> **DATA LISTING**:
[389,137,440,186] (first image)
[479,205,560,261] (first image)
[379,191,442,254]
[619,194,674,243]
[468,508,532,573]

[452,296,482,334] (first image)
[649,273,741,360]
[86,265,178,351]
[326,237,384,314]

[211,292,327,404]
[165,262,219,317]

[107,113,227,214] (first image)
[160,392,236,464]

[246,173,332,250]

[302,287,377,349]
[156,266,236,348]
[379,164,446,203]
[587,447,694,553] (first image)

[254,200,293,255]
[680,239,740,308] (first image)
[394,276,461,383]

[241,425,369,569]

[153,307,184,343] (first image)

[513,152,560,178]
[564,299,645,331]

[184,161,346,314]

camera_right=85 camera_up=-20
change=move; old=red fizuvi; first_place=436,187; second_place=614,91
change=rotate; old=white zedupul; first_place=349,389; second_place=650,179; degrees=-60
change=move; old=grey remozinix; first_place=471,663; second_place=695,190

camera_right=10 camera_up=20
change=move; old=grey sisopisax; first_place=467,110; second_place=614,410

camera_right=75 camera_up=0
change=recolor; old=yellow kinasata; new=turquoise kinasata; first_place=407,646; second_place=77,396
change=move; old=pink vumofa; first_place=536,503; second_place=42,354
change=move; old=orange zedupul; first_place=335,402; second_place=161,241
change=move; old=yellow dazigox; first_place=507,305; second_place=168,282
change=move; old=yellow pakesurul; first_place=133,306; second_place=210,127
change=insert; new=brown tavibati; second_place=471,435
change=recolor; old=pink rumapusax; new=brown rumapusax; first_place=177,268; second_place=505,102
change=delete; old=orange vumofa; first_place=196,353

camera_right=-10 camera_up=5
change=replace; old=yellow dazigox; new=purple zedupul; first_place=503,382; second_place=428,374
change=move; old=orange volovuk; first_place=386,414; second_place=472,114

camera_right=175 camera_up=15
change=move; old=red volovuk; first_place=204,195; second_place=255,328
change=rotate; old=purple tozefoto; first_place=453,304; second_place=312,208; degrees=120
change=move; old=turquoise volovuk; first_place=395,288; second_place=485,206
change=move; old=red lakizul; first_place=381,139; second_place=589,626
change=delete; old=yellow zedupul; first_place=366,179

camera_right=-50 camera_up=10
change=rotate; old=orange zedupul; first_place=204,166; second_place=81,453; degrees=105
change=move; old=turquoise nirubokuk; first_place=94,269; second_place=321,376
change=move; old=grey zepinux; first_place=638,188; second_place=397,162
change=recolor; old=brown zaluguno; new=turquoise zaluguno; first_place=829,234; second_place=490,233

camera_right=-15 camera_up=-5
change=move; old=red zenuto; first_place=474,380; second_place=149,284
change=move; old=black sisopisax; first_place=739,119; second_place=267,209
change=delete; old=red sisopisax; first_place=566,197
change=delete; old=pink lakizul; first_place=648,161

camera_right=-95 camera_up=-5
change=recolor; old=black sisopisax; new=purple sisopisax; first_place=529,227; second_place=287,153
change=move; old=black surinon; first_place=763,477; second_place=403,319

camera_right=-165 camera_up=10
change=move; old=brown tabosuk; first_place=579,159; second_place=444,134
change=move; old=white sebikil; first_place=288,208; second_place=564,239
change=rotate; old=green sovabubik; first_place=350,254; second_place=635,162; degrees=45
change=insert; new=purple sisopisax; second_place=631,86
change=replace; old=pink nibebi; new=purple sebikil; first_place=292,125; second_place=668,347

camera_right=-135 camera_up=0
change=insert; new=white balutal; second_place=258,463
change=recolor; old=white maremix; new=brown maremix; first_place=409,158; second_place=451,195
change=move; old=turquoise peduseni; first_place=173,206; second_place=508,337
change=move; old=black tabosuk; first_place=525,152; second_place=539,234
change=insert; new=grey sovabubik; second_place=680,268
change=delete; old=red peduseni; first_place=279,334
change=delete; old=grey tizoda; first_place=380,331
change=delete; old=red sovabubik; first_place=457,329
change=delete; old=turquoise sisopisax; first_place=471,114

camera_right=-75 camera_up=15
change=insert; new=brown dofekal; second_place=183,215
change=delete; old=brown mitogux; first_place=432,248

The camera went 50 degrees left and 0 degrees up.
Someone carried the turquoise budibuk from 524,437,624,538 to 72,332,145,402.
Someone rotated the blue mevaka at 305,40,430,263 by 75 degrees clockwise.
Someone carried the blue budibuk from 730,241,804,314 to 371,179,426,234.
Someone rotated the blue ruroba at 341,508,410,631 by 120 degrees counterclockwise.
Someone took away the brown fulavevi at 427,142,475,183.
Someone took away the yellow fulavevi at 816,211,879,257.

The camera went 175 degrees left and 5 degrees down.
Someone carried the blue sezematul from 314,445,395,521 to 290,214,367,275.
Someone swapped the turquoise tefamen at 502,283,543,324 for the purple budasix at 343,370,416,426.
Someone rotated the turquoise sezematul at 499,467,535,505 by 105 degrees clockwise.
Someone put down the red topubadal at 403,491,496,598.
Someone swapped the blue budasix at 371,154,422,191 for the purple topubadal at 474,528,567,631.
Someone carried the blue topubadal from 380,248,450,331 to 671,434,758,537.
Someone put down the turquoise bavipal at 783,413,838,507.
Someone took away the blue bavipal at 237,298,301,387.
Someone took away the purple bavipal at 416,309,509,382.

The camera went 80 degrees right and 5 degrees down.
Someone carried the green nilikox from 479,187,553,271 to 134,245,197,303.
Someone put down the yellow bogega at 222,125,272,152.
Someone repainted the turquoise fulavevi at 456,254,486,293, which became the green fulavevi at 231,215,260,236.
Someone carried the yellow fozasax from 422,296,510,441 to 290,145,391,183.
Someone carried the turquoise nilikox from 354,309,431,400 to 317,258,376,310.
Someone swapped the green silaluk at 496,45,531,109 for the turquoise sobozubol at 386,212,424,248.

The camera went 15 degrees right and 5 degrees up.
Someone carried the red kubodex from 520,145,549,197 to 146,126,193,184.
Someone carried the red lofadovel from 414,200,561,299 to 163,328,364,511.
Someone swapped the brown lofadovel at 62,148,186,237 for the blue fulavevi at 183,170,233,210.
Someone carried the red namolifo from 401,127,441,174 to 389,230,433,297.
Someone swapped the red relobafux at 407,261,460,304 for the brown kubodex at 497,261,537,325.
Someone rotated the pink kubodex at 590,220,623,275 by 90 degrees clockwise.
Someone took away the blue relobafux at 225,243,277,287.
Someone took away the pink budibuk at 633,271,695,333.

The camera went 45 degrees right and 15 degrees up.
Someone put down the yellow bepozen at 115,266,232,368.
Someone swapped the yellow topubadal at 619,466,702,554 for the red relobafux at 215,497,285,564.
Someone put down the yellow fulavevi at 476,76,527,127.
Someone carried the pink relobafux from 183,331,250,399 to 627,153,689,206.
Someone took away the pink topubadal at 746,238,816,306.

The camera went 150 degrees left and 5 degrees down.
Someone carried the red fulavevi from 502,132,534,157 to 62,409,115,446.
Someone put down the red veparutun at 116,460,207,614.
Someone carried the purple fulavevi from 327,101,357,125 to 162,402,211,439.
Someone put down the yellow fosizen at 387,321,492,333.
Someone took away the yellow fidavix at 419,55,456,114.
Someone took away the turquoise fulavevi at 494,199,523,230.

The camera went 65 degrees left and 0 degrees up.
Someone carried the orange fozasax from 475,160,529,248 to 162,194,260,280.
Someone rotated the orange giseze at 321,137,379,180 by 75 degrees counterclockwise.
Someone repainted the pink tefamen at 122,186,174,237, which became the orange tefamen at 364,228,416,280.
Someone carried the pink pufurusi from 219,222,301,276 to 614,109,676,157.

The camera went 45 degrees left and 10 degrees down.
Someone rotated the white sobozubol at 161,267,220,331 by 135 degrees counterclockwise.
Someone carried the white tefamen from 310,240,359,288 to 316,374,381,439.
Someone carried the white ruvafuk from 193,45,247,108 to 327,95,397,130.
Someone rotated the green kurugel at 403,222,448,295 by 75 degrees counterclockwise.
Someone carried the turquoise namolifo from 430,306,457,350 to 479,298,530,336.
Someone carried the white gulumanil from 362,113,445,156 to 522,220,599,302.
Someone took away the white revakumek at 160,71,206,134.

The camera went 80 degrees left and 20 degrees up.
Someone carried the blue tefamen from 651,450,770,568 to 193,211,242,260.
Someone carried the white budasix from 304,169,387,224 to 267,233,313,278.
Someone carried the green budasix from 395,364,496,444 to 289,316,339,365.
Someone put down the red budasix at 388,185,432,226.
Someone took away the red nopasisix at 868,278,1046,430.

> **REQUIREMENT**: Repeat exactly the lines above from the one with "change=move; old=red fizuvi;" up to and including the one with "change=rotate; old=white zedupul;". No other line belongs in the reply.

> **EXPECTED OUTPUT**:
change=move; old=red fizuvi; first_place=436,187; second_place=614,91
change=rotate; old=white zedupul; first_place=349,389; second_place=650,179; degrees=-60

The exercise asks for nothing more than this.